**SUPPLIED INFORMATION**:
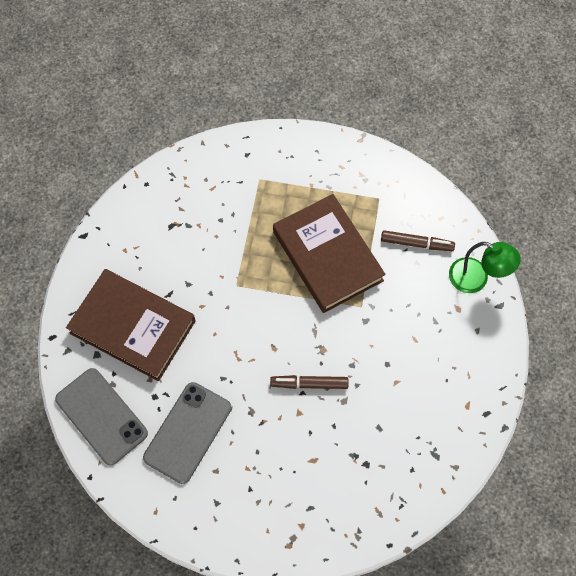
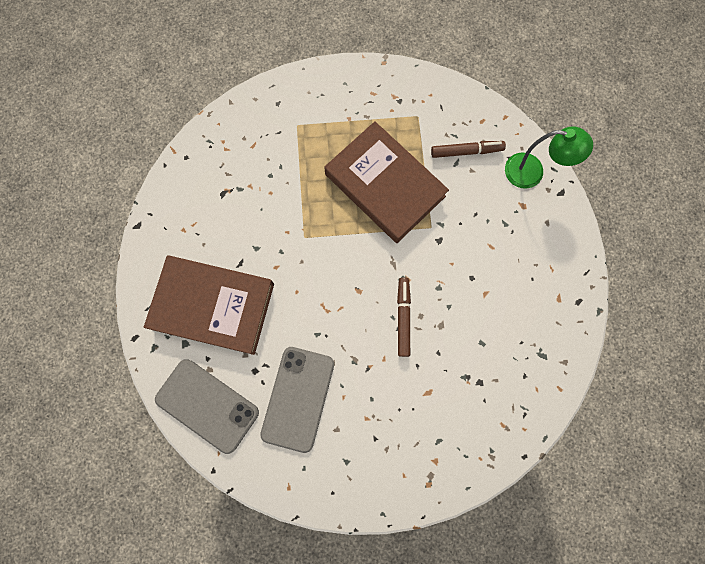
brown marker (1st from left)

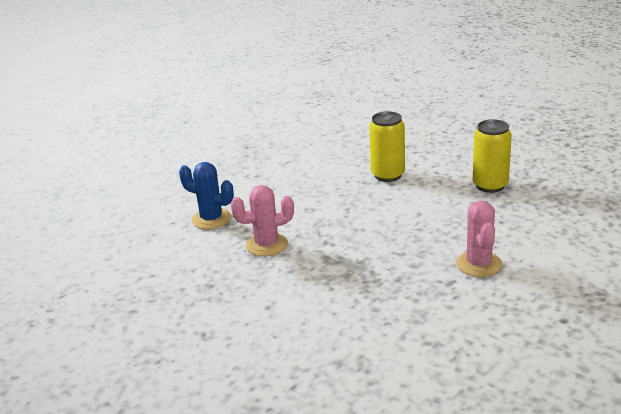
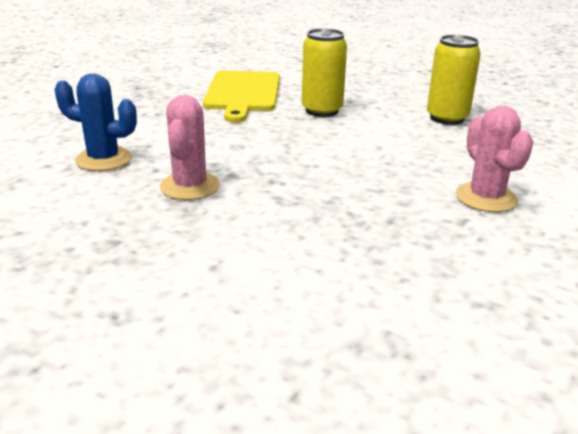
pink cactus (1st from left); yellow cutting board

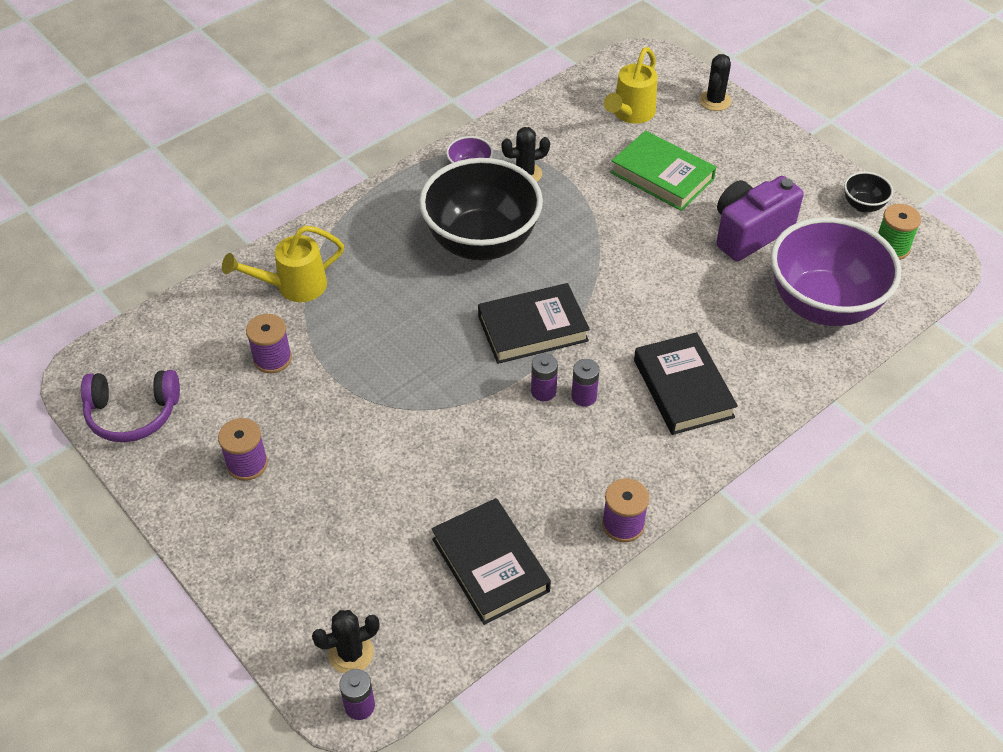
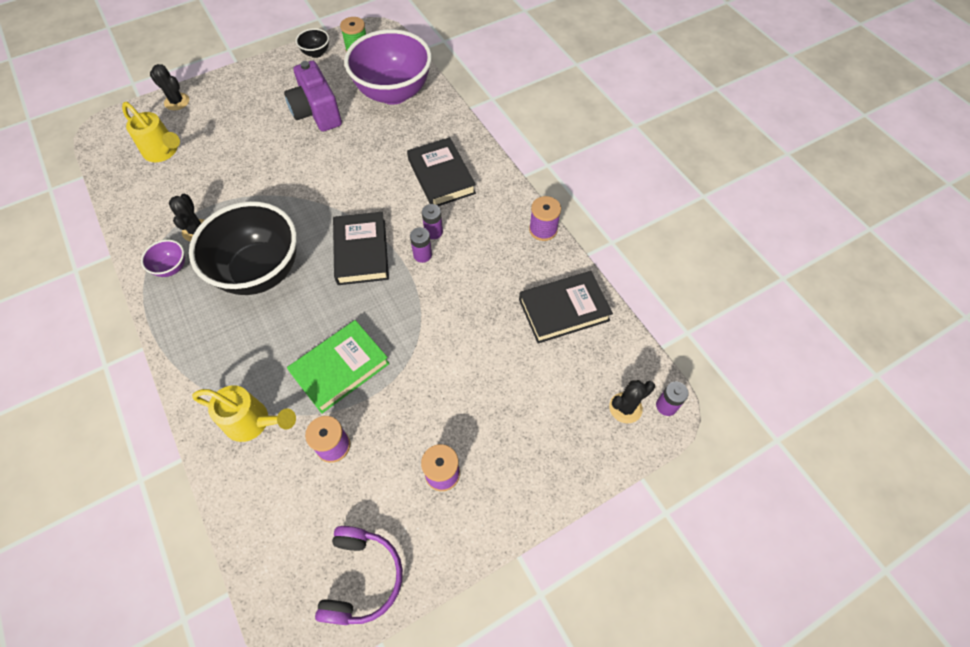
green book; yellow watering can (2nd from left); black book (2nd from left); black cactus (3rd from left)

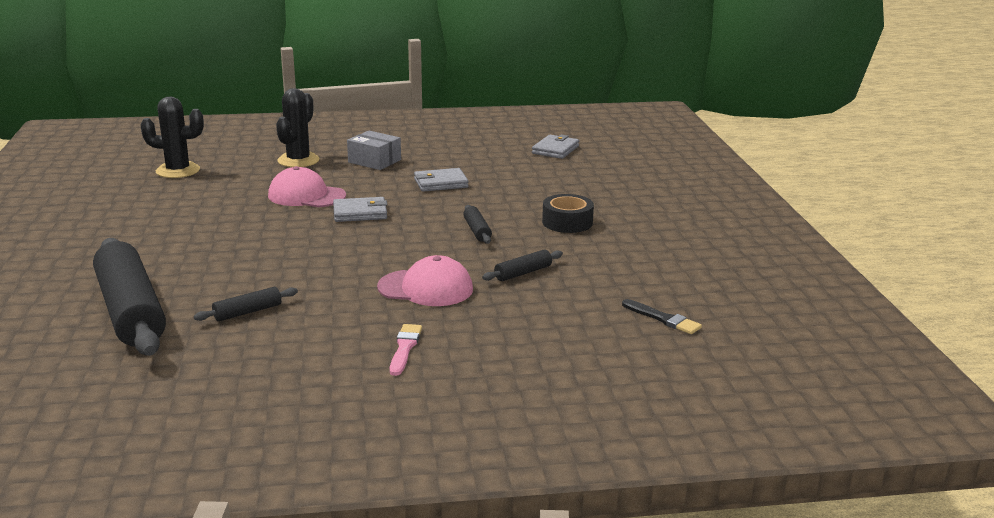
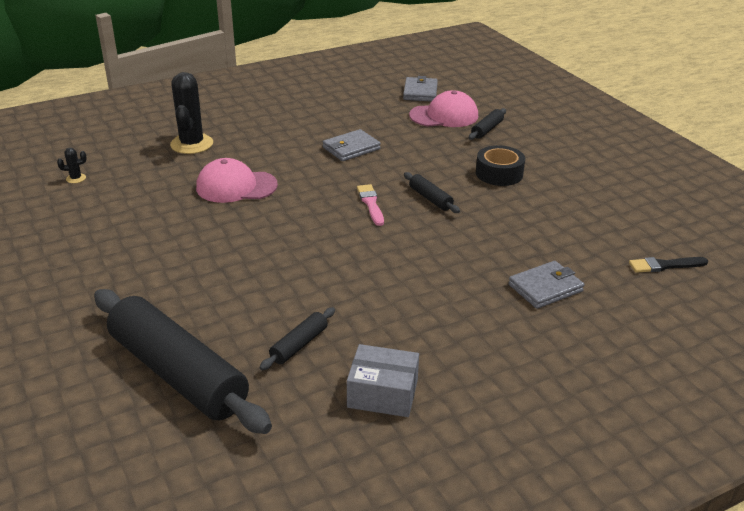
black cactus (1st from left); grey box; grey wallet (3rd from left); black rolling pin (4th from left); pink cap (2nd from left); black brush; pink brush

**INSTRUCTIONS TO FOLLOW**: The pictures should not be reproduced; quote all of the other material exactly.

**EXERCISE RESPONSE**:
brown marker (1st from left)

pink cactus (1st from left); yellow cutting board

green book; yellow watering can (2nd from left); black book (2nd from left); black cactus (3rd from left)

black cactus (1st from left); grey box; grey wallet (3rd from left); black rolling pin (4th from left); pink cap (2nd from left); black brush; pink brush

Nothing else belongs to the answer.